PROBLEM REQUIREMENTS »
Each entry has to be reproduced in full, exactly as given.

======== SOURCE RECORDS

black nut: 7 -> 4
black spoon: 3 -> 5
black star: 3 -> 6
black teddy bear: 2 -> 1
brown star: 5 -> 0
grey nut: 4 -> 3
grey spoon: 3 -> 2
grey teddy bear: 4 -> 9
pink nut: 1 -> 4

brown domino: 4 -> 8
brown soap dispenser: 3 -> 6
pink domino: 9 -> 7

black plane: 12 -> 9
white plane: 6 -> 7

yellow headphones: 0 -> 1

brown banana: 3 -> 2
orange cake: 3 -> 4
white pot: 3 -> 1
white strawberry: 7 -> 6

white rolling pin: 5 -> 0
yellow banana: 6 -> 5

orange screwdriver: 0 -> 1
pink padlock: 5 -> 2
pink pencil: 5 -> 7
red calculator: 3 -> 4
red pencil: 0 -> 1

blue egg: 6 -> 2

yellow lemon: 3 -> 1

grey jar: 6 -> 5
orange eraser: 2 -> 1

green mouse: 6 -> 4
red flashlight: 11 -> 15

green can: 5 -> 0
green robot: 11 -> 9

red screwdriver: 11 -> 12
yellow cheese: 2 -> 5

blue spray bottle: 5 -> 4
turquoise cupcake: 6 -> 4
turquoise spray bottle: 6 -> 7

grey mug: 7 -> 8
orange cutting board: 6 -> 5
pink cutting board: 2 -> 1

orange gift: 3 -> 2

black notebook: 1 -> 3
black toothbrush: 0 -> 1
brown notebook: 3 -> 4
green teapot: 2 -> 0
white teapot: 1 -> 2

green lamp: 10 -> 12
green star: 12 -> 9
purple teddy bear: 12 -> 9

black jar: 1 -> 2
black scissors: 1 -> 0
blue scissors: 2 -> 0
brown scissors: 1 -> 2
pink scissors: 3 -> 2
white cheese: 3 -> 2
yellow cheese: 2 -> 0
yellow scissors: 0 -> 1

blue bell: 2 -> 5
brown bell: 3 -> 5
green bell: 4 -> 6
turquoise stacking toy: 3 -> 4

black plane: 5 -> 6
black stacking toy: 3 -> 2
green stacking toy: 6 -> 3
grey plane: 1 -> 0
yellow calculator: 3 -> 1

================

WRITTEN ANSWER »
black nut: 7 -> 4
black spoon: 3 -> 5
black star: 3 -> 6
black teddy bear: 2 -> 1
brown star: 5 -> 0
grey nut: 4 -> 3
grey spoon: 3 -> 2
grey teddy bear: 4 -> 9
pink nut: 1 -> 4

brown domino: 4 -> 8
brown soap dispenser: 3 -> 6
pink domino: 9 -> 7

black plane: 12 -> 9
white plane: 6 -> 7

yellow headphones: 0 -> 1

brown banana: 3 -> 2
orange cake: 3 -> 4
white pot: 3 -> 1
white strawberry: 7 -> 6

white rolling pin: 5 -> 0
yellow banana: 6 -> 5

orange screwdriver: 0 -> 1
pink padlock: 5 -> 2
pink pencil: 5 -> 7
red calculator: 3 -> 4
red pencil: 0 -> 1

blue egg: 6 -> 2

yellow lemon: 3 -> 1

grey jar: 6 -> 5
orange eraser: 2 -> 1

green mouse: 6 -> 4
red flashlight: 11 -> 15

green can: 5 -> 0
green robot: 11 -> 9

red screwdriver: 11 -> 12
yellow cheese: 2 -> 5

blue spray bottle: 5 -> 4
turquoise cupcake: 6 -> 4
turquoise spray bottle: 6 -> 7

grey mug: 7 -> 8
orange cutting board: 6 -> 5
pink cutting board: 2 -> 1

orange gift: 3 -> 2

black notebook: 1 -> 3
black toothbrush: 0 -> 1
brown notebook: 3 -> 4
green teapot: 2 -> 0
white teapot: 1 -> 2

green lamp: 10 -> 12
green star: 12 -> 9
purple teddy bear: 12 -> 9

black jar: 1 -> 2
black scissors: 1 -> 0
blue scissors: 2 -> 0
brown scissors: 1 -> 2
pink scissors: 3 -> 2
white cheese: 3 -> 2
yellow cheese: 2 -> 0
yellow scissors: 0 -> 1

blue bell: 2 -> 5
brown bell: 3 -> 5
green bell: 4 -> 6
turquoise stacking toy: 3 -> 4

black plane: 5 -> 6
black stacking toy: 3 -> 2
green stacking toy: 6 -> 3
grey plane: 1 -> 0
yellow calculator: 3 -> 1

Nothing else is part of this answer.